▶ [Your objective] Count the lines in the data below that contain the string "kern", and reply with the number alone.

(Raw data)
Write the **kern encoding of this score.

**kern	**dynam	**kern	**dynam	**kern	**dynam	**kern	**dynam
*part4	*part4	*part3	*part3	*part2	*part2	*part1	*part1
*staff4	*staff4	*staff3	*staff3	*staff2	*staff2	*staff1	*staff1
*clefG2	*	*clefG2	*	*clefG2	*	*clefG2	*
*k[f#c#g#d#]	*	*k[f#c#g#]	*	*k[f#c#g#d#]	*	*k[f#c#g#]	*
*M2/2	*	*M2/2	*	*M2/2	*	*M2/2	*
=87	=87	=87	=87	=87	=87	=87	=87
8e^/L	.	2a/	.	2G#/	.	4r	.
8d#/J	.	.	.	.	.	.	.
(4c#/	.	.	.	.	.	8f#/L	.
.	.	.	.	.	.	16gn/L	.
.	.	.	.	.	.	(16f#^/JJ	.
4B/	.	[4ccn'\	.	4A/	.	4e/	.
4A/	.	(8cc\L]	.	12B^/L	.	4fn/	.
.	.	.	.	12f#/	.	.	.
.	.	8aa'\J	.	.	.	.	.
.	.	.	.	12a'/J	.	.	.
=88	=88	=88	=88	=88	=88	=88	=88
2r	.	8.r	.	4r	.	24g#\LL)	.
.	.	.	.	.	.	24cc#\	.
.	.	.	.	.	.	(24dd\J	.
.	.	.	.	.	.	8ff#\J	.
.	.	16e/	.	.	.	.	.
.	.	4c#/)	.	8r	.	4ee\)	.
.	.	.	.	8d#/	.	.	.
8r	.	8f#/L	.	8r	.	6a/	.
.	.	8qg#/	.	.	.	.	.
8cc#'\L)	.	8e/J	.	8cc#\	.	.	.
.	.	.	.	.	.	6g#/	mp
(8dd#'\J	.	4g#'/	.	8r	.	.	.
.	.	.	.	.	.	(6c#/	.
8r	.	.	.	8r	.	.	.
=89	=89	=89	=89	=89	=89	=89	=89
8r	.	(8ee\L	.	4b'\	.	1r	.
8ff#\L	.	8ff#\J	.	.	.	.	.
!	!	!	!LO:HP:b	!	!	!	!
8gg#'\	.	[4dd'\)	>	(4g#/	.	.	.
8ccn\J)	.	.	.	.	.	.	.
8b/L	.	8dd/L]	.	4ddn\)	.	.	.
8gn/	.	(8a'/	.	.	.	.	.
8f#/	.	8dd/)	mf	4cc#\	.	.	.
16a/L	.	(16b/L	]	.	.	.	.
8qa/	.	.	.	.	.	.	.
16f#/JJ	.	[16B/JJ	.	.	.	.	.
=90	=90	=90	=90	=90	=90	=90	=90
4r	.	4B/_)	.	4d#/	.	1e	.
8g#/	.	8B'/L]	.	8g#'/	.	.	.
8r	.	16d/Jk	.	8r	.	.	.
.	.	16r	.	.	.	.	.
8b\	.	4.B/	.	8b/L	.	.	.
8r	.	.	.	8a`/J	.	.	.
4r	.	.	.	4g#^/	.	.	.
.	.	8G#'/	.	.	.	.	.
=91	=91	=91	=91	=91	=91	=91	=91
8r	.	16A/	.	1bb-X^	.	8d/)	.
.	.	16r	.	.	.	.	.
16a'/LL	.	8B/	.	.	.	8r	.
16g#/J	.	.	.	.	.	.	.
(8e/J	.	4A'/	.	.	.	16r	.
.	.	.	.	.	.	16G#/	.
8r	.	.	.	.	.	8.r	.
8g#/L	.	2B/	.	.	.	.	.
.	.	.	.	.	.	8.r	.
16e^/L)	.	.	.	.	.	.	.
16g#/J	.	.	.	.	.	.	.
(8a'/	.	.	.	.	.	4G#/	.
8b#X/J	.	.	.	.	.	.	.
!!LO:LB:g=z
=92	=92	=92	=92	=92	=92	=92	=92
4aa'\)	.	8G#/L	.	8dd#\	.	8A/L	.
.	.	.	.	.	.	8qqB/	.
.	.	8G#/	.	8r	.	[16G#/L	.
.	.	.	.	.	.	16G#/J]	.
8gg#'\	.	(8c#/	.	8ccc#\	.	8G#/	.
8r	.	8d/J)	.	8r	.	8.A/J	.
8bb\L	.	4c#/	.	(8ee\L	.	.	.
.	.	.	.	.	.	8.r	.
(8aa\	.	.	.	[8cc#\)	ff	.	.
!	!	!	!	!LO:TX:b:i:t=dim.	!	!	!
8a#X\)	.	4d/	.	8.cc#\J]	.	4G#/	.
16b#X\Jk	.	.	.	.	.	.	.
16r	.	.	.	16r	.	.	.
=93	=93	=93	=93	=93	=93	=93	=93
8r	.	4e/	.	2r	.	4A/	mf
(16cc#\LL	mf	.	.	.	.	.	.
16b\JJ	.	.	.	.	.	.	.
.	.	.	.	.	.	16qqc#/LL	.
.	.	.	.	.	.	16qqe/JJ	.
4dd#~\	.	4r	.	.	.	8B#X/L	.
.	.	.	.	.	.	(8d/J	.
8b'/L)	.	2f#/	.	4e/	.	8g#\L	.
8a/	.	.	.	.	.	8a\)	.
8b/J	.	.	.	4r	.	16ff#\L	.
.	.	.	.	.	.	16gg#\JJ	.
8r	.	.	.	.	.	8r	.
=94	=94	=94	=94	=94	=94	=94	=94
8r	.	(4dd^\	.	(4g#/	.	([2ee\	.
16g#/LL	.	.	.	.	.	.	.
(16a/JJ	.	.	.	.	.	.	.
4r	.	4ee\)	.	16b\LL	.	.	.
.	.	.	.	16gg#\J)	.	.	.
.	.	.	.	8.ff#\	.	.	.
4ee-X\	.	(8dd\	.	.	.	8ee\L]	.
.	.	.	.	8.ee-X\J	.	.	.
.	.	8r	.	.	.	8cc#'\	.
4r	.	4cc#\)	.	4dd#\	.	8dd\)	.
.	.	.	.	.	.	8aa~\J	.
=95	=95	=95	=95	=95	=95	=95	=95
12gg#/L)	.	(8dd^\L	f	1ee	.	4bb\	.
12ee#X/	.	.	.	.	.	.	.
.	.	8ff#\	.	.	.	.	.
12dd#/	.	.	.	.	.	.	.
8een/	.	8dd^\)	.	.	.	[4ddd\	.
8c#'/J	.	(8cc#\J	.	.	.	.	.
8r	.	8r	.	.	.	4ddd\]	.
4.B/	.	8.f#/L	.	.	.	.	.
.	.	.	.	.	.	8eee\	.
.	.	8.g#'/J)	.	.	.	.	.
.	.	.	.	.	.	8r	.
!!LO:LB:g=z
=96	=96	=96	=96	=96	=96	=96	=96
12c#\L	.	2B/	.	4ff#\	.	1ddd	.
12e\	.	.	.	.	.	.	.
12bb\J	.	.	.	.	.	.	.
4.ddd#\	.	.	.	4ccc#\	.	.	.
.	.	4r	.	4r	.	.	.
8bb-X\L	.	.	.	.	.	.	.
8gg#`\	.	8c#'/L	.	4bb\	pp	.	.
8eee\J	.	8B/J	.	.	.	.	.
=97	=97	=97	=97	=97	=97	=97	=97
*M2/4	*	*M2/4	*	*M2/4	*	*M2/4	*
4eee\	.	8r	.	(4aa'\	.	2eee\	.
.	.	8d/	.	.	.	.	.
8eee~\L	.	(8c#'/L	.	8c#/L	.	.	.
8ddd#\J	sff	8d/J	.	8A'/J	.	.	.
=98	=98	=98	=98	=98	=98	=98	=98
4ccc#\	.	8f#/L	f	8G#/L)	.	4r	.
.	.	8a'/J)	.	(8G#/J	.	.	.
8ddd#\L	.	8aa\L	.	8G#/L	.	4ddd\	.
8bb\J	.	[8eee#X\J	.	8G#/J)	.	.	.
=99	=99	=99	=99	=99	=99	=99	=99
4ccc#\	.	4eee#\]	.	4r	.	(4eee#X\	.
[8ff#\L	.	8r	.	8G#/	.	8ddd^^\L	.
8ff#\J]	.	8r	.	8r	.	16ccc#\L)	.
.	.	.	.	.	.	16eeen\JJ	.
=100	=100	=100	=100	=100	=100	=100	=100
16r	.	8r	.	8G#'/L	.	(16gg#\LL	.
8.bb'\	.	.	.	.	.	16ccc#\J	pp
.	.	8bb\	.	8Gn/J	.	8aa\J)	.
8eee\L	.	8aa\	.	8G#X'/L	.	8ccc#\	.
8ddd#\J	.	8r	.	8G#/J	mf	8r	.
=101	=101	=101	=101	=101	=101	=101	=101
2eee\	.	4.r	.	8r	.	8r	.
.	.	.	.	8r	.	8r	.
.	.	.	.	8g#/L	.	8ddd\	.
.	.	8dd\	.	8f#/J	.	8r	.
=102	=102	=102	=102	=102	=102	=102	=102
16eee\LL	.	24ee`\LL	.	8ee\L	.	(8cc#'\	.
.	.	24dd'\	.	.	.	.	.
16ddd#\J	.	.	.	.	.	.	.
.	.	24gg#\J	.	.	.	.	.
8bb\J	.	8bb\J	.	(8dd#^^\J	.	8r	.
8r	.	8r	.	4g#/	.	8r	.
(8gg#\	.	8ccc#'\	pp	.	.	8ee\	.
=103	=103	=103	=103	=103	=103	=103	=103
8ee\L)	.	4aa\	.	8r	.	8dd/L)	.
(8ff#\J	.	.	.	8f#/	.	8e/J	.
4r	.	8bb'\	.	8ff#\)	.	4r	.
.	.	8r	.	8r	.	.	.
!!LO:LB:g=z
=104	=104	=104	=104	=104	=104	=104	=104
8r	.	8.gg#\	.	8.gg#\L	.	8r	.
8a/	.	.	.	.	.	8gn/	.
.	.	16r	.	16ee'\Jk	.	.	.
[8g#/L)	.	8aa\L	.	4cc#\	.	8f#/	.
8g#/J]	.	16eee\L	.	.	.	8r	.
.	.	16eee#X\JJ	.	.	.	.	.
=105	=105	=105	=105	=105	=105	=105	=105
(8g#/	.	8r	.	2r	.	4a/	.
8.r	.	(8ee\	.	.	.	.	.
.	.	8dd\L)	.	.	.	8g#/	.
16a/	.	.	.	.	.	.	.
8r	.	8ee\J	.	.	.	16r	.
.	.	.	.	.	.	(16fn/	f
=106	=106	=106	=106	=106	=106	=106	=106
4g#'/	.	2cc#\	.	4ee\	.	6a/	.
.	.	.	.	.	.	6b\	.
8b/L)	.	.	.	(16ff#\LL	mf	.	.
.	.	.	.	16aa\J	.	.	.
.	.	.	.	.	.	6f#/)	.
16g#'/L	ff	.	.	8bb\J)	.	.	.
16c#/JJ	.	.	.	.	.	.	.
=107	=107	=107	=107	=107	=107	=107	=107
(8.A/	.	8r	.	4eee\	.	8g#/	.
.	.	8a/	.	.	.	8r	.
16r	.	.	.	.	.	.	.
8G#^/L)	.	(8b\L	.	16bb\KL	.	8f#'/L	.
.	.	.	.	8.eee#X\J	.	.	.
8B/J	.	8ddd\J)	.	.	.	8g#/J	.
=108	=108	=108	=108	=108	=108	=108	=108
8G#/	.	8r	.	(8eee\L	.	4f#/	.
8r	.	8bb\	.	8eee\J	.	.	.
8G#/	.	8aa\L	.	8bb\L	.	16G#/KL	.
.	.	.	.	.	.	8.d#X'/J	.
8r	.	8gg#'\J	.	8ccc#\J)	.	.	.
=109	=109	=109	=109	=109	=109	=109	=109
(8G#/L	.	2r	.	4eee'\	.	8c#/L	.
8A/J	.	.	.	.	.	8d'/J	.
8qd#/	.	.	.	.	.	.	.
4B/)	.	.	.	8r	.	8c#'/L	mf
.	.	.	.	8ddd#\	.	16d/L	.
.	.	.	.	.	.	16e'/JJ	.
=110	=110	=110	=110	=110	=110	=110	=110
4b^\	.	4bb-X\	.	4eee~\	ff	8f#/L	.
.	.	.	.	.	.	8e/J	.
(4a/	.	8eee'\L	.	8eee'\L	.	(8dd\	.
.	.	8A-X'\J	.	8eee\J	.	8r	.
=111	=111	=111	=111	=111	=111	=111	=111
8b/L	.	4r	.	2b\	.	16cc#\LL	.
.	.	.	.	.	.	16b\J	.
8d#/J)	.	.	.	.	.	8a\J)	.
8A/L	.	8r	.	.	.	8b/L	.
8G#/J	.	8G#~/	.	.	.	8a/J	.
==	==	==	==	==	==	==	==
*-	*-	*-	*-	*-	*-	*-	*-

▶ [Reply] 2